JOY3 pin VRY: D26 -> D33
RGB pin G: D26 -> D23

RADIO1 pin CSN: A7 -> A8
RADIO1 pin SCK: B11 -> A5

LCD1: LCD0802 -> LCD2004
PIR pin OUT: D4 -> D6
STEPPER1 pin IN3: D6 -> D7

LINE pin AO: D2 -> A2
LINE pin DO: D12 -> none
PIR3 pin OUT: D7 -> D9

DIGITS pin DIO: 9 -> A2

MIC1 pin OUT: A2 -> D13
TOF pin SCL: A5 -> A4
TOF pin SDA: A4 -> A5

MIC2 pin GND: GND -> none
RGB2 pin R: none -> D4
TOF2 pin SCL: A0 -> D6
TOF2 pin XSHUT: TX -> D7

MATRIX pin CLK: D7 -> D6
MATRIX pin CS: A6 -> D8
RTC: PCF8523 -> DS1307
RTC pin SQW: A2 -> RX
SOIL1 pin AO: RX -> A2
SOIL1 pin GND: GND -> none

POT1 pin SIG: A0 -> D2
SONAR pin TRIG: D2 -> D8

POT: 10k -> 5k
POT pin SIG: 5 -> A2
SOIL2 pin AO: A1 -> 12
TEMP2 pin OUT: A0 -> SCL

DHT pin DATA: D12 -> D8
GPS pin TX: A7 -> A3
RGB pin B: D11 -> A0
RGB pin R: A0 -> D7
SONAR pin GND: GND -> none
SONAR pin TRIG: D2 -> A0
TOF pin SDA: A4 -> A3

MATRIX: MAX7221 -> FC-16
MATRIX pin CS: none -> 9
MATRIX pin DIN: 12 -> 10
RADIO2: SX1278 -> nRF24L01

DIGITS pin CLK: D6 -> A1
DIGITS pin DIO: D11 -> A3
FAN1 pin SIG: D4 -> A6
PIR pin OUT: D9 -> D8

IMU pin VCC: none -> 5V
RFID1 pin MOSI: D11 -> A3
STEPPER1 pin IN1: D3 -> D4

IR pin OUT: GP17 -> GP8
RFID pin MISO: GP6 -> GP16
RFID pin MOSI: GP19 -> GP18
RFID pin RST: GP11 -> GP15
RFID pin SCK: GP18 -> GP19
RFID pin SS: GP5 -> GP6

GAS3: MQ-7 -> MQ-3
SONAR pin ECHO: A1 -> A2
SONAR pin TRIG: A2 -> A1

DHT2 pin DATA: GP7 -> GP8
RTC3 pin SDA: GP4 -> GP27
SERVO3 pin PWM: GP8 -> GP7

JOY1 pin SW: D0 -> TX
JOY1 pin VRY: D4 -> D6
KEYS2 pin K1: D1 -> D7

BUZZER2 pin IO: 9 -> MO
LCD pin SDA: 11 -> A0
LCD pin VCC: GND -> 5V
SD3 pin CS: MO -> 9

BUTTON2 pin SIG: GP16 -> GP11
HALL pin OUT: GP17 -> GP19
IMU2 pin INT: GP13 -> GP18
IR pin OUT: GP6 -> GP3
++++
• Try it
Write out, exactly as given, the line containing "KEYS2 pin K1: D1 -> D7" and every line after it to the end of the records. Include nothing else.

• Solution to this exercise
KEYS2 pin K1: D1 -> D7

BUZZER2 pin IO: 9 -> MO
LCD pin SDA: 11 -> A0
LCD pin VCC: GND -> 5V
SD3 pin CS: MO -> 9

BUTTON2 pin SIG: GP16 -> GP11
HALL pin OUT: GP17 -> GP19
IMU2 pin INT: GP13 -> GP18
IR pin OUT: GP6 -> GP3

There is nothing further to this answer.